Records from a collection:

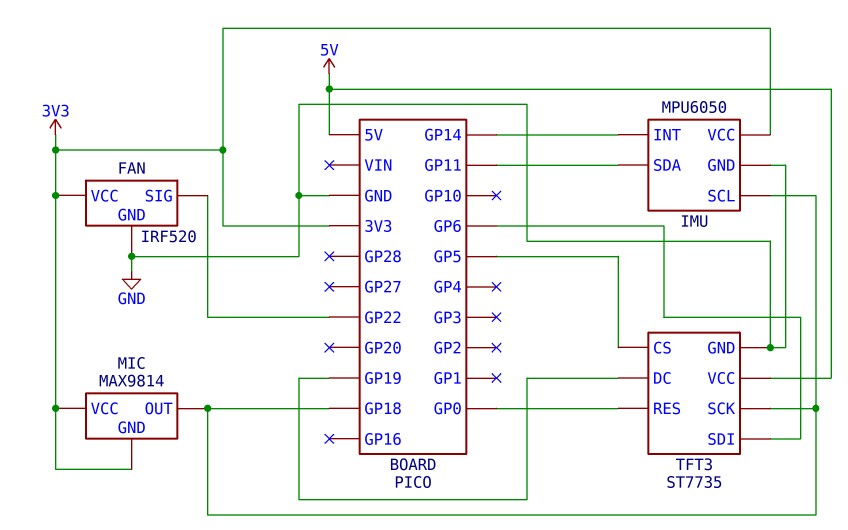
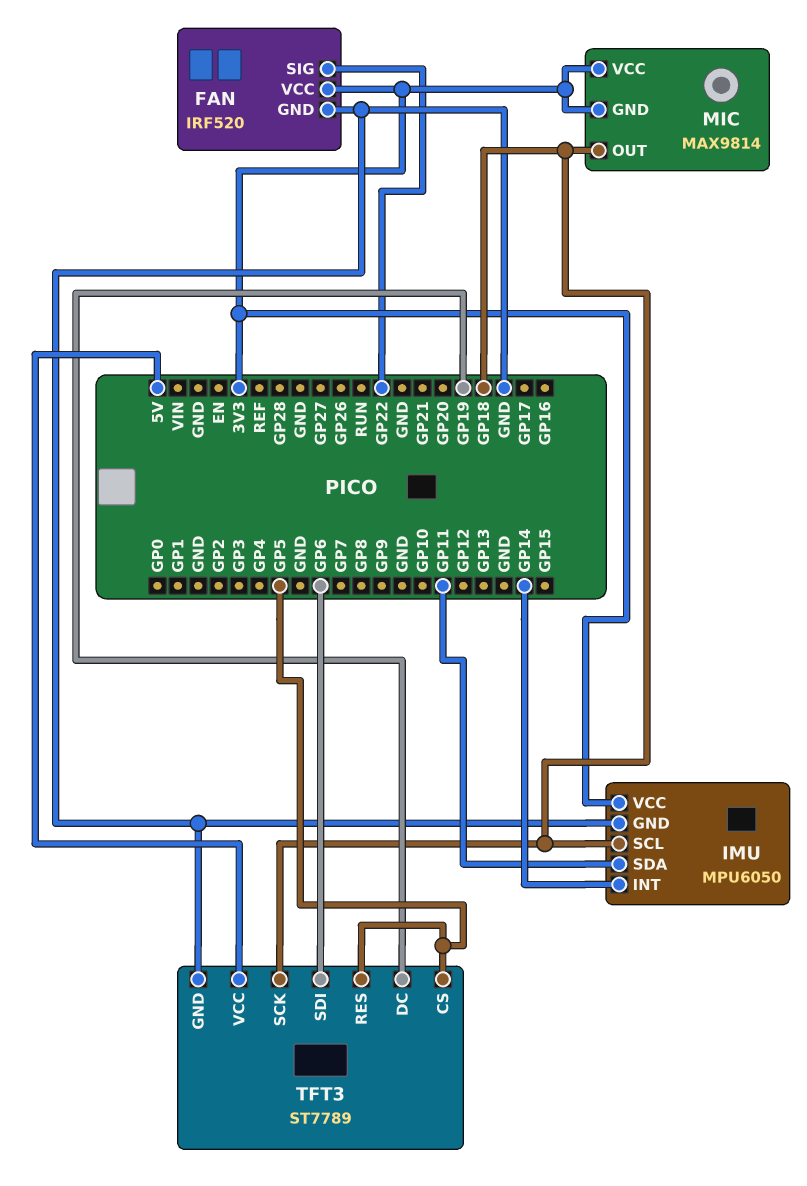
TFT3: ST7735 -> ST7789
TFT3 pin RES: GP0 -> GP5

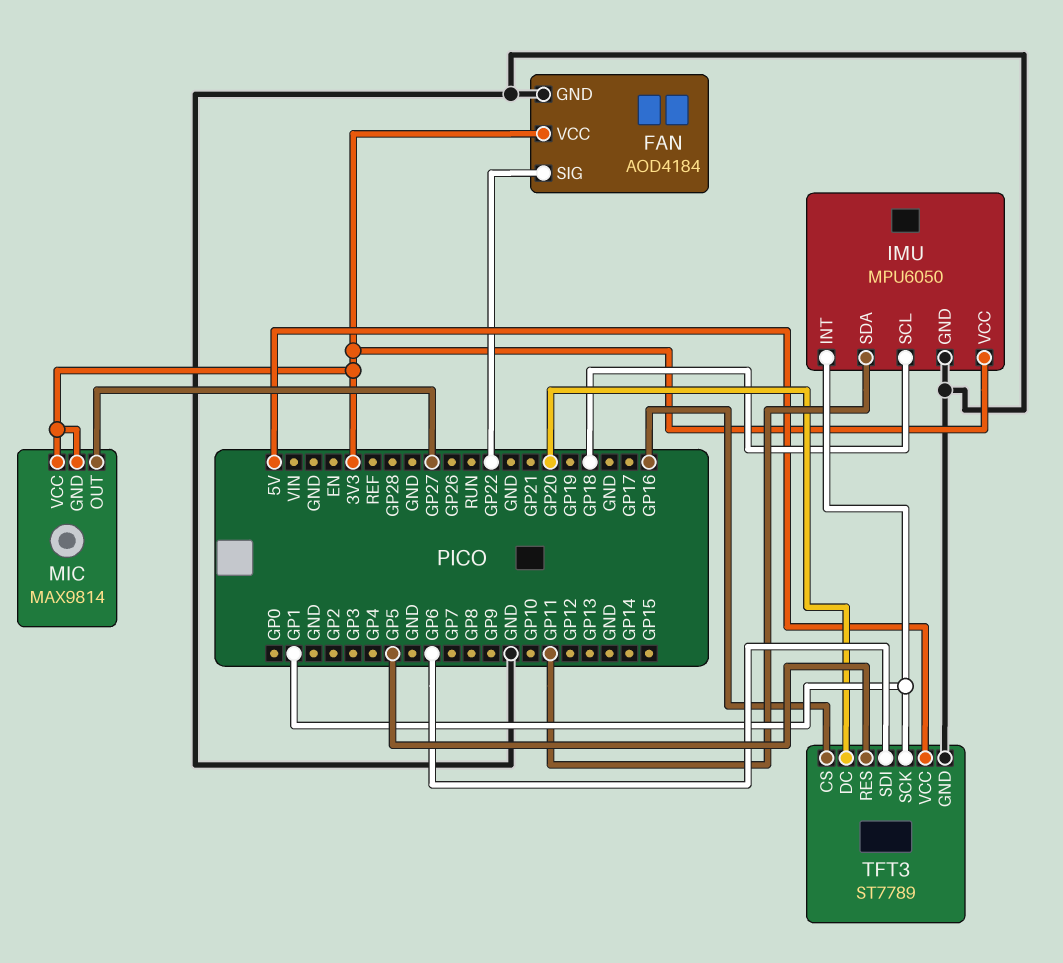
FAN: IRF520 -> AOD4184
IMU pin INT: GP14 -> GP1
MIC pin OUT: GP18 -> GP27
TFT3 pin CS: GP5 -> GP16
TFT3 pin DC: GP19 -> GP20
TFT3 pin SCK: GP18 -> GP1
* * *
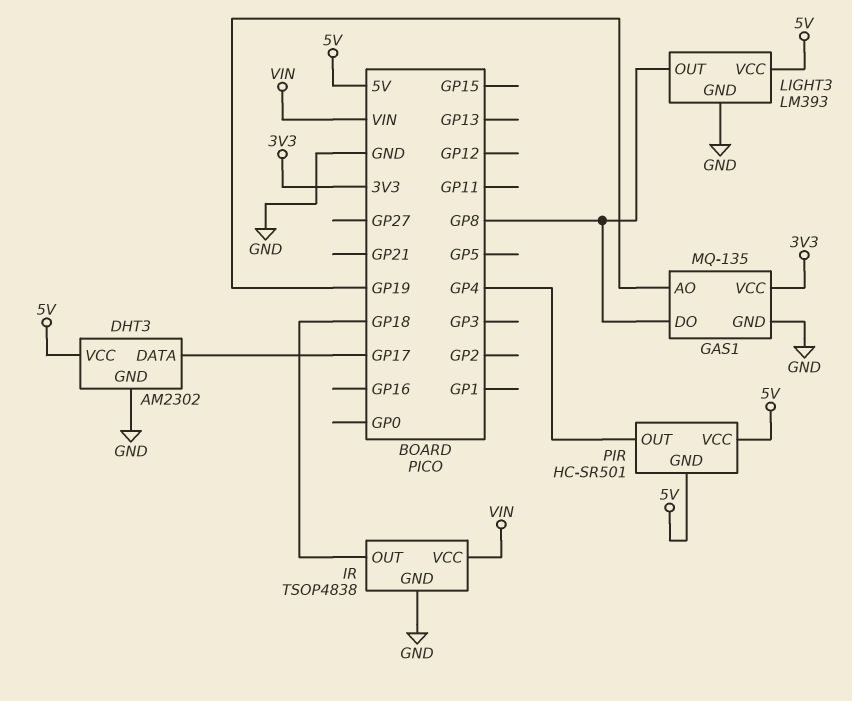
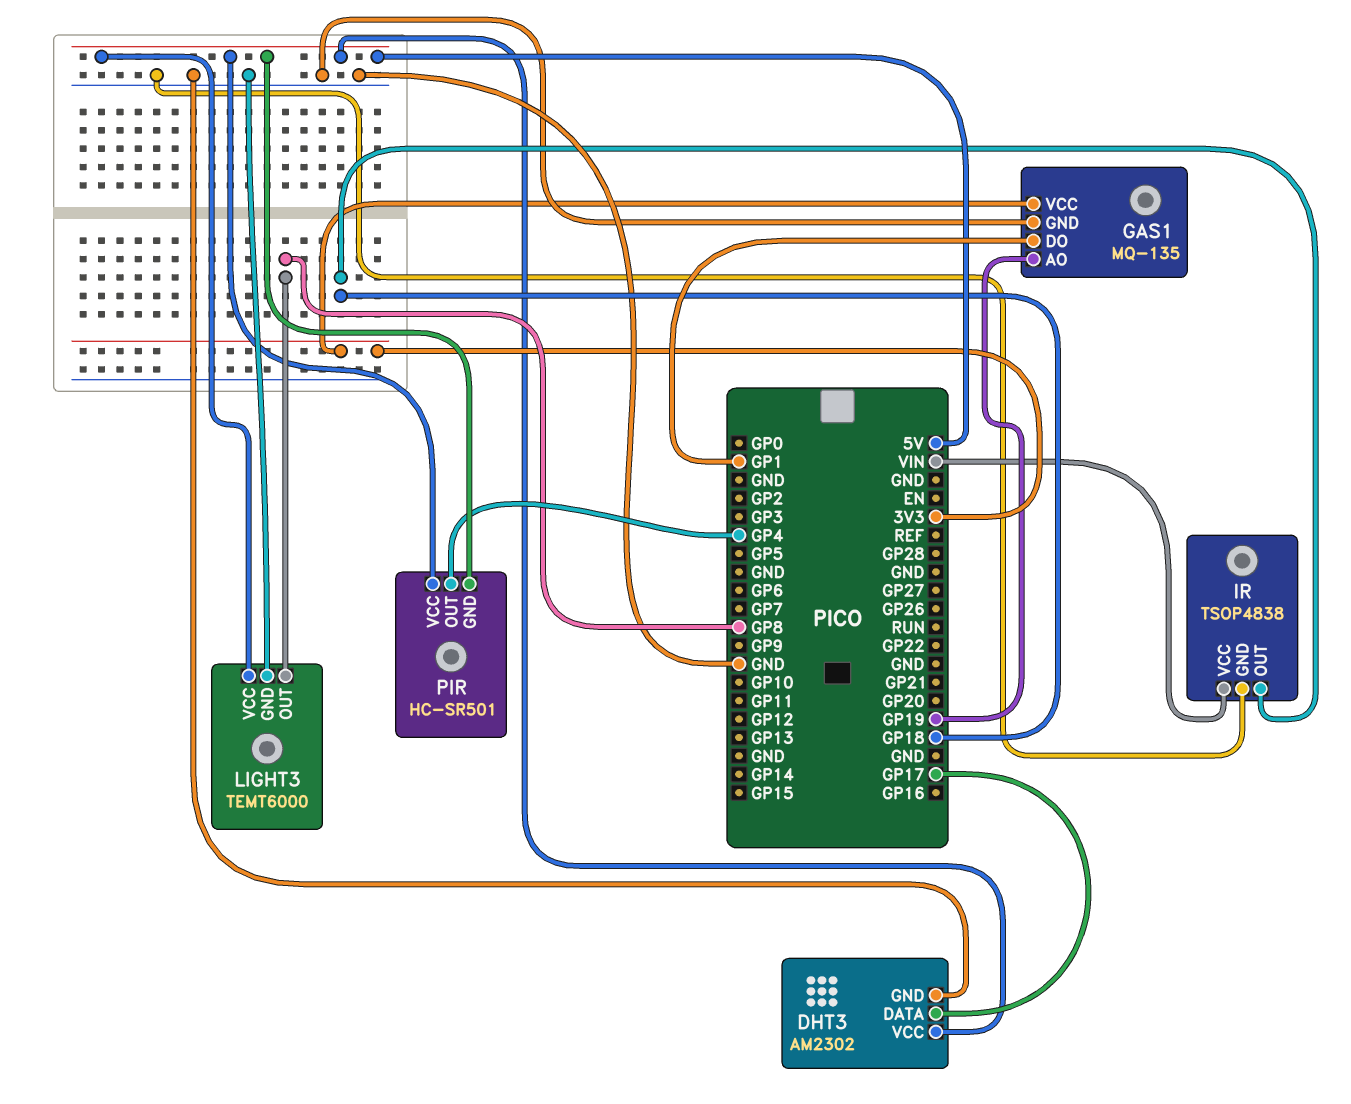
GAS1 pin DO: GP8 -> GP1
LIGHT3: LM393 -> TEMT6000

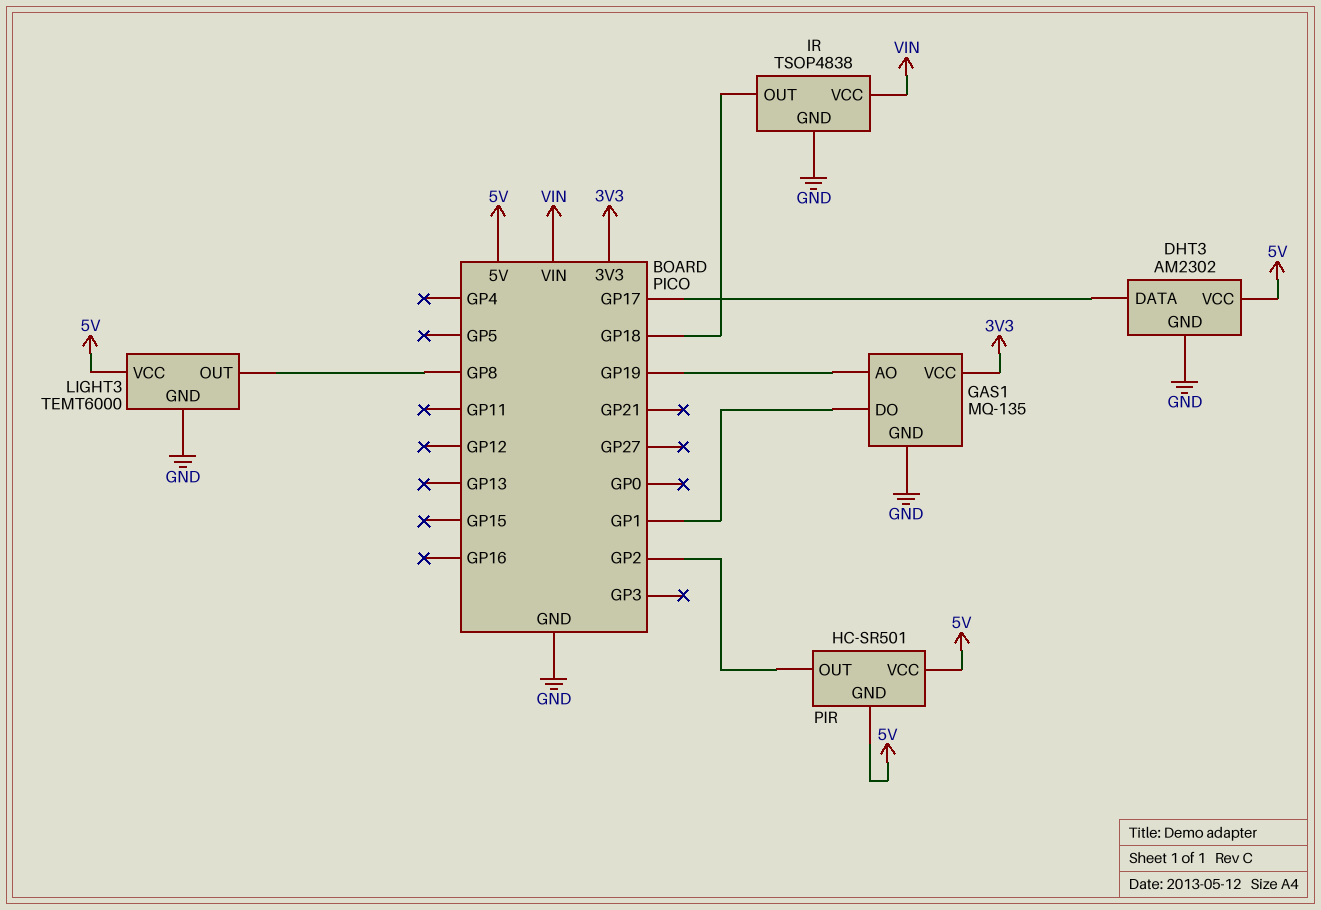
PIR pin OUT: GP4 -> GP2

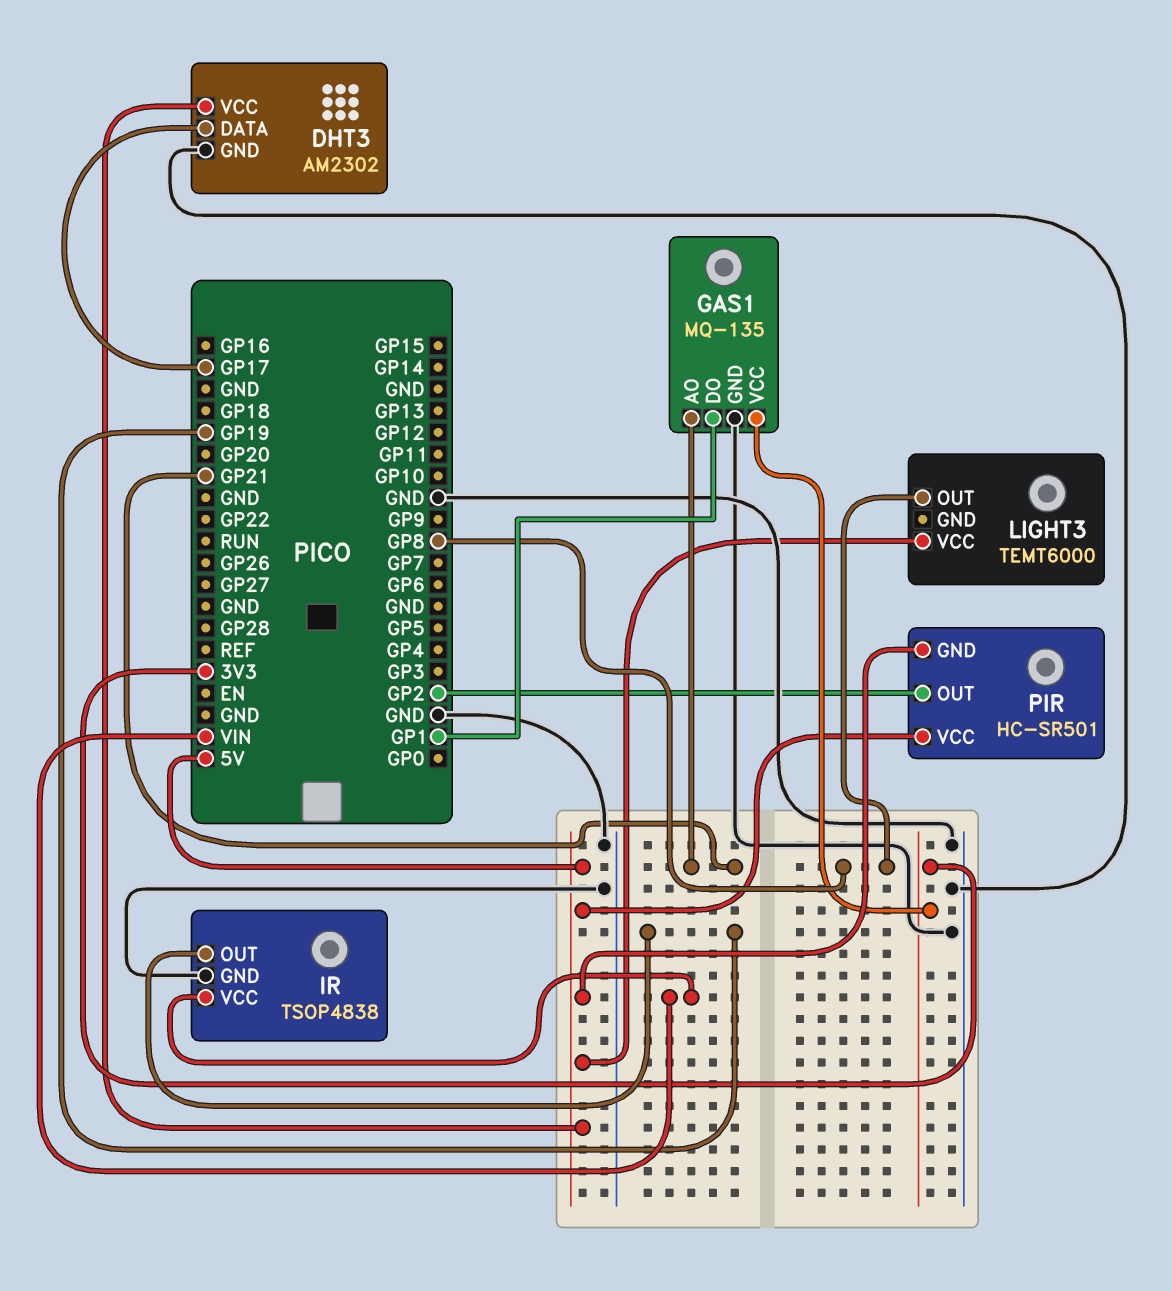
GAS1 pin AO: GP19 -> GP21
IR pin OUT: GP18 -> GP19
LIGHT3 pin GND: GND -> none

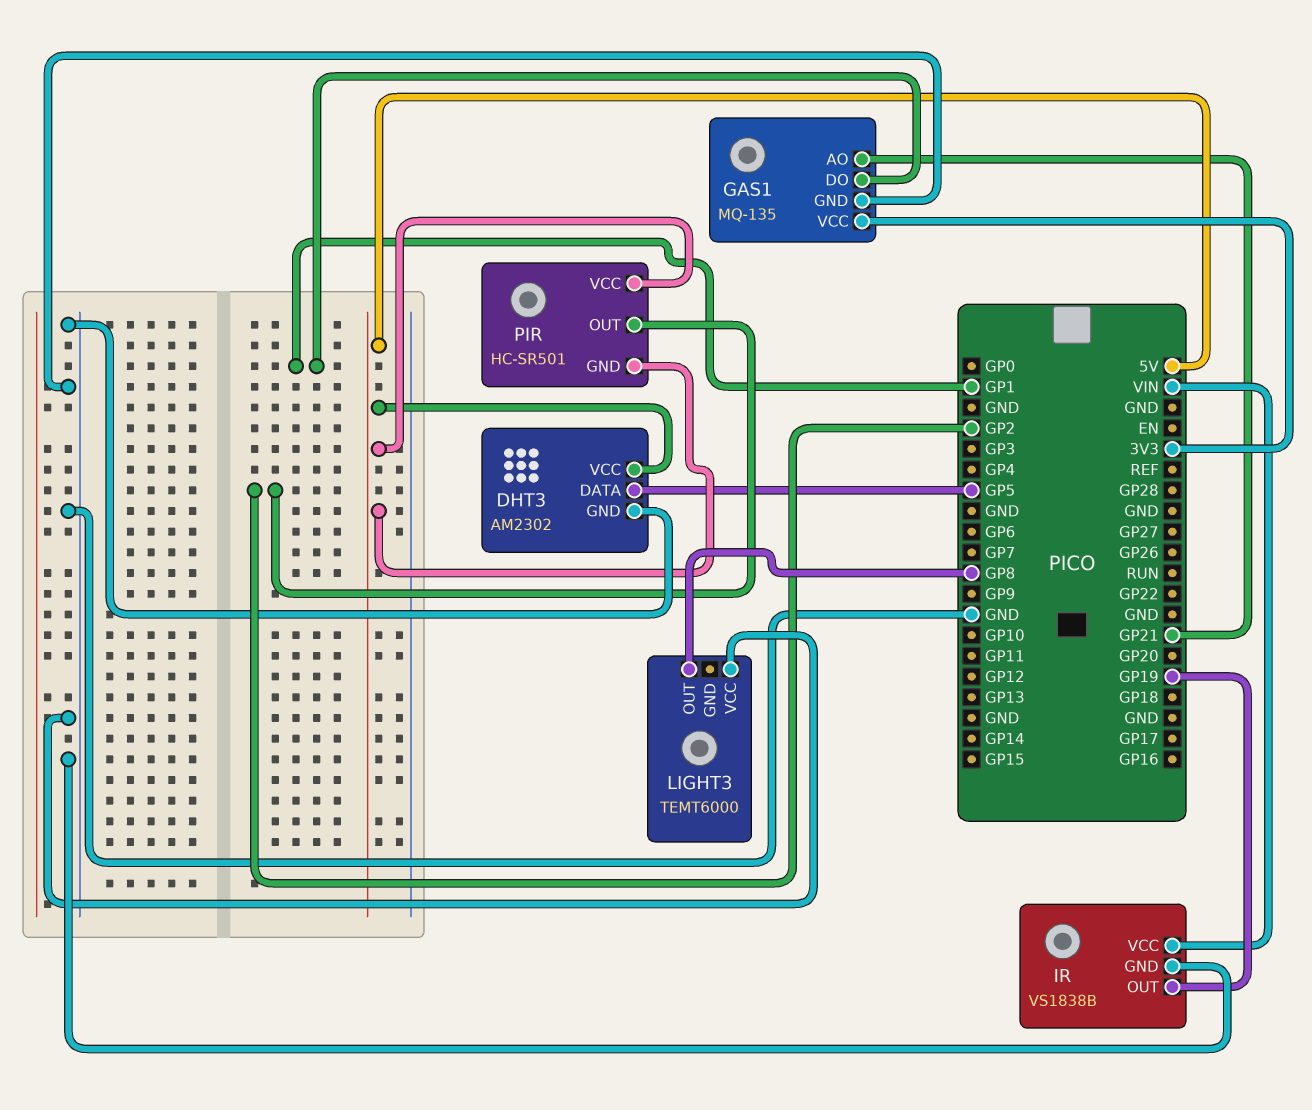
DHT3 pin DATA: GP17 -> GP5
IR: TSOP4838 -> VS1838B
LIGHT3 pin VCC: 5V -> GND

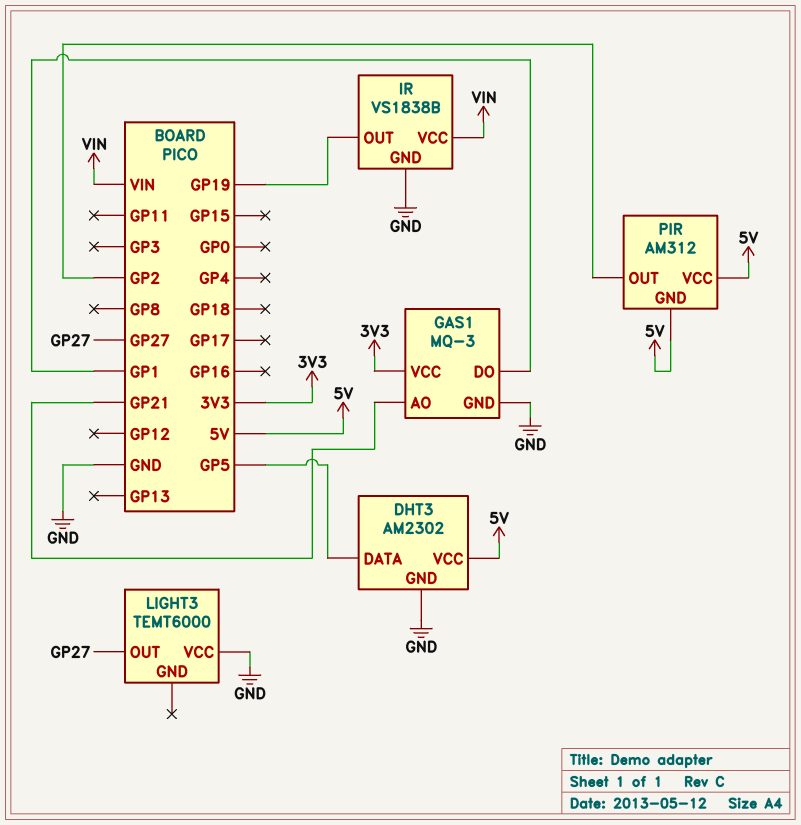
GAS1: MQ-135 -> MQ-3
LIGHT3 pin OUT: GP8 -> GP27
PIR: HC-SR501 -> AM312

» **What the exercise asks**
Among the records above, a stretch begins at the line containing "FAN: IRF520 -> AOD4184" and ends at the line containing "TFT3 pin SCK: GP18 -> GP1". Restate that stretch word for word, and nothing else.

» **Reply to the exercise**
FAN: IRF520 -> AOD4184
IMU pin INT: GP14 -> GP1
MIC pin OUT: GP18 -> GP27
TFT3 pin CS: GP5 -> GP16
TFT3 pin DC: GP19 -> GP20
TFT3 pin SCK: GP18 -> GP1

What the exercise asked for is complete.